** Task **
The lines wanted are those in the data below that include "degrees".

** Supplied data **
+ + + + +
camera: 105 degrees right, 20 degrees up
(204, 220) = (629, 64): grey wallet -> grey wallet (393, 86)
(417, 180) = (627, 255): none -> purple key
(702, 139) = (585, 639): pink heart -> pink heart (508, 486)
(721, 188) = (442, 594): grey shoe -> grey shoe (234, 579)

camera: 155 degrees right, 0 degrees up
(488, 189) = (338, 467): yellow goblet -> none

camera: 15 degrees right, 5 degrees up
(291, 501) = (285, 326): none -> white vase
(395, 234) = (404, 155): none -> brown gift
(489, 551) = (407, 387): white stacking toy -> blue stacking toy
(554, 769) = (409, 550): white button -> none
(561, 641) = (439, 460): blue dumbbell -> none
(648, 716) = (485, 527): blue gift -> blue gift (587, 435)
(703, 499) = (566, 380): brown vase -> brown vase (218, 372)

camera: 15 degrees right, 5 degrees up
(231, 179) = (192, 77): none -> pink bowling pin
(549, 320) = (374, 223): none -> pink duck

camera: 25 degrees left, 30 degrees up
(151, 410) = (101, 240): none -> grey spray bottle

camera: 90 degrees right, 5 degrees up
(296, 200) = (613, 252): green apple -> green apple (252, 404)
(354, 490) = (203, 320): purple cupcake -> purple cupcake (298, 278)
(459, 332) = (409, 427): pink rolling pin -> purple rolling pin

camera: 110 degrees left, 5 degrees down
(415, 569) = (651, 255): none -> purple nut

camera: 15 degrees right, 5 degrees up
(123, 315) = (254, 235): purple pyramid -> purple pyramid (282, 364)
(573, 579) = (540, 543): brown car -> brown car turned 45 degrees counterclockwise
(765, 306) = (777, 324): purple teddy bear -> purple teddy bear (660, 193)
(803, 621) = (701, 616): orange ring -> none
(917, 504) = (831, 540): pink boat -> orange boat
+ + + + +
** Answer section **
camera: 105 degrees right, 20 degrees up
camera: 155 degrees right, 0 degrees up
camera: 15 degrees right, 5 degrees up
camera: 15 degrees right, 5 degrees up
camera: 25 degrees left, 30 degrees up
camera: 90 degrees right, 5 degrees up
camera: 110 degrees left, 5 degrees down
camera: 15 degrees right, 5 degrees up
(573, 579) = (540, 543): brown car -> brown car turned 45 degrees counterclockwise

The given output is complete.